● RECORDS SUPPLIED
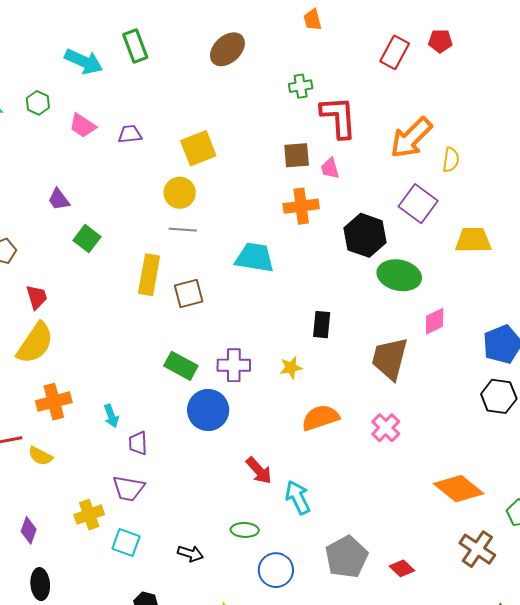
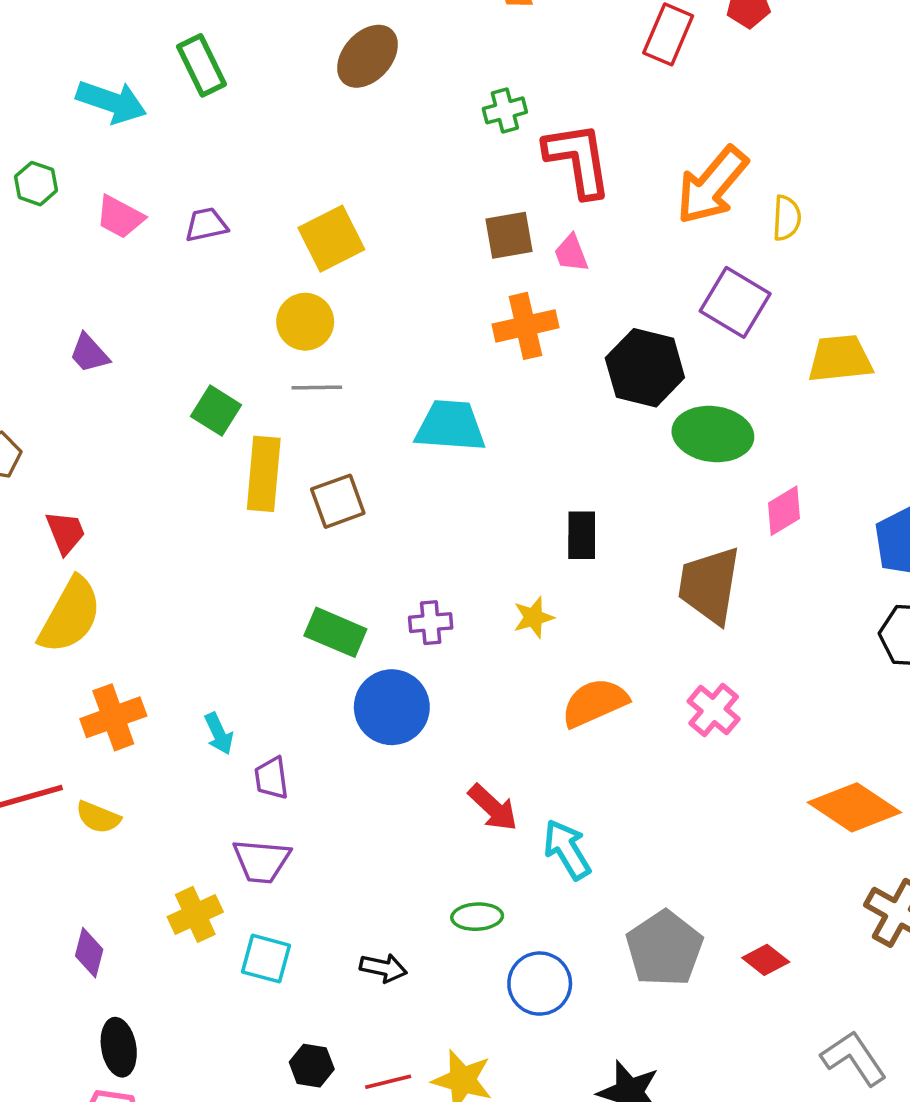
green square: (87, 239) -> (216, 411), moved
purple cross: (234, 365) -> (431, 623), size x0.7

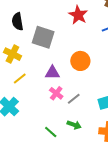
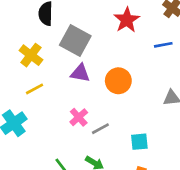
purple triangle: (52, 73) -> (80, 73), moved

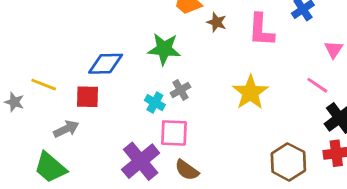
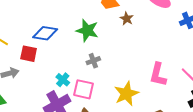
pink L-shape: (261, 30) -> (158, 75), moved
yellow star: (250, 92) -> (126, 94), moved
cyan cross: (155, 103) -> (63, 80), moved

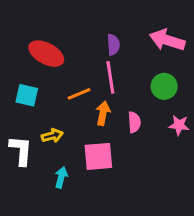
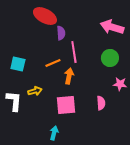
purple semicircle: (113, 45) -> (61, 33), moved
red ellipse: (46, 54) -> (45, 16), moved
pink semicircle: (134, 122) -> (101, 103), moved
cyan arrow: (61, 177) -> (54, 133), moved

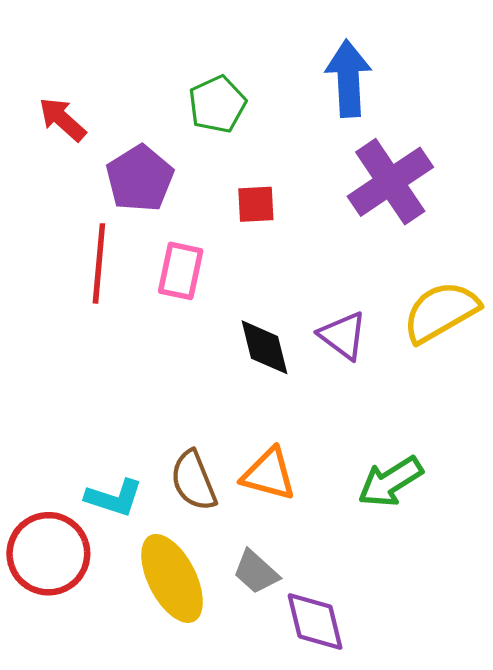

● EXERCISE PROMPT
Please output the listing above in full, exactly as given, without its images.

● RESPONSE
green square: (87, 239) -> (216, 411), moved
purple cross: (234, 365) -> (431, 623), size x0.7

purple triangle: (52, 73) -> (80, 73), moved

pink L-shape: (261, 30) -> (158, 75), moved
yellow star: (250, 92) -> (126, 94), moved
cyan cross: (155, 103) -> (63, 80), moved

purple semicircle: (113, 45) -> (61, 33), moved
red ellipse: (46, 54) -> (45, 16), moved
pink semicircle: (134, 122) -> (101, 103), moved
cyan arrow: (61, 177) -> (54, 133), moved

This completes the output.